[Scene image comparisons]
=== Section Start ===
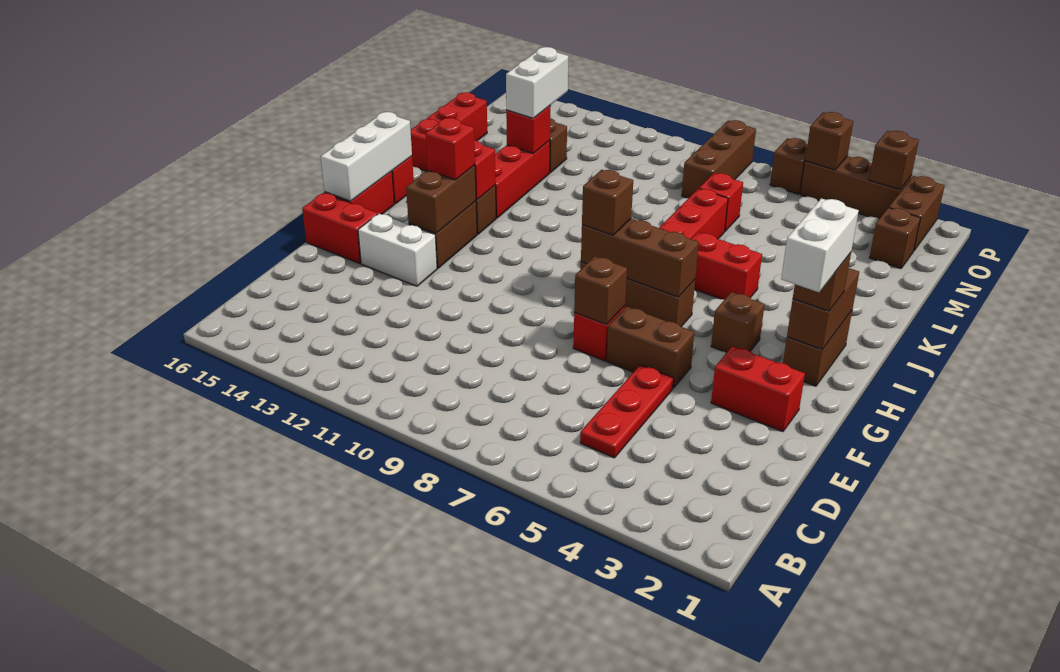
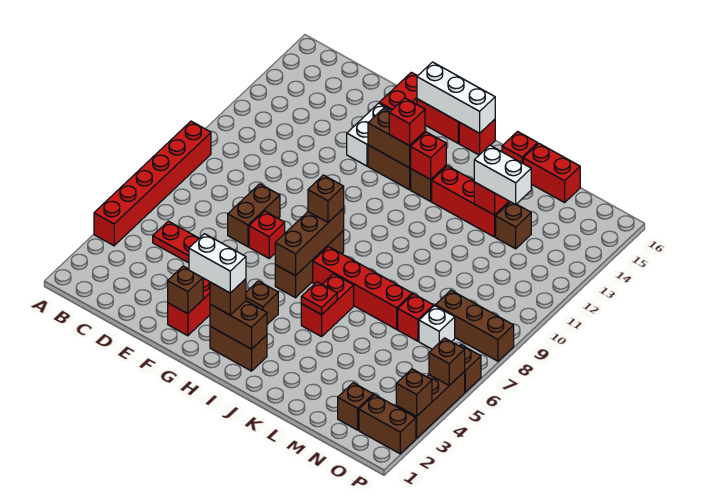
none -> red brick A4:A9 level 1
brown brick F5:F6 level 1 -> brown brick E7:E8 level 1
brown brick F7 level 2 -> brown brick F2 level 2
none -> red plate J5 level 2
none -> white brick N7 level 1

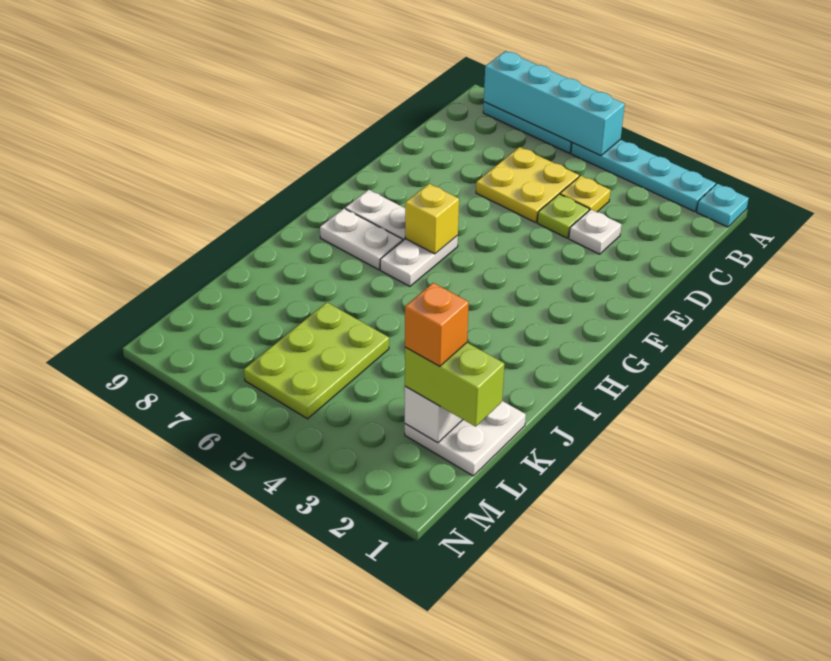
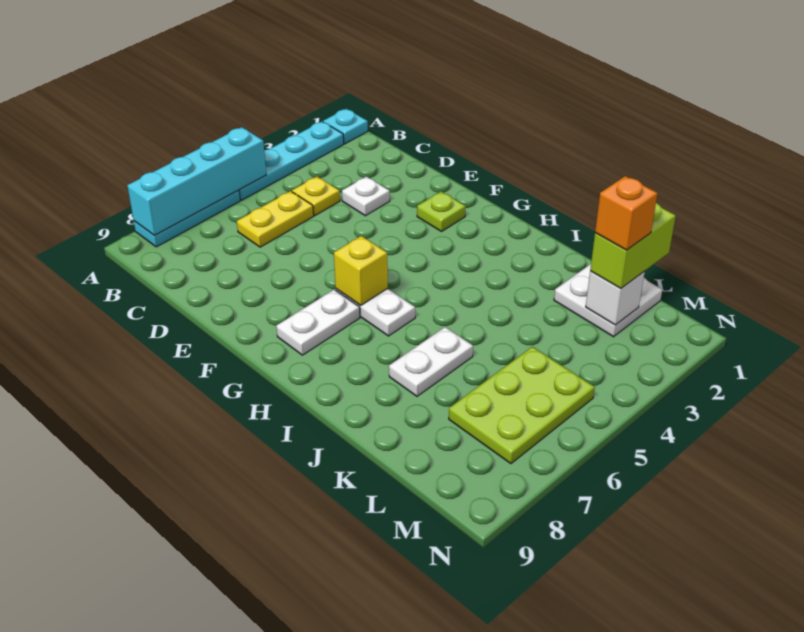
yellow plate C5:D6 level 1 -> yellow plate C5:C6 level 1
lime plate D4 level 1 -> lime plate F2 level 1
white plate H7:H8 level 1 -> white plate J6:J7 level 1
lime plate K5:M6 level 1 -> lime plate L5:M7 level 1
=== Section End ===
◆ **About this task**:
Return only the lines from the line containing "none -> red plate J5 level 2" through the last line of the records above, both ends included, exactly as written, leaving pictures out.

◆ **Finished exercise**:
none -> red plate J5 level 2
none -> white brick N7 level 1

yellow plate C5:D6 level 1 -> yellow plate C5:C6 level 1
lime plate D4 level 1 -> lime plate F2 level 1
white plate H7:H8 level 1 -> white plate J6:J7 level 1
lime plate K5:M6 level 1 -> lime plate L5:M7 level 1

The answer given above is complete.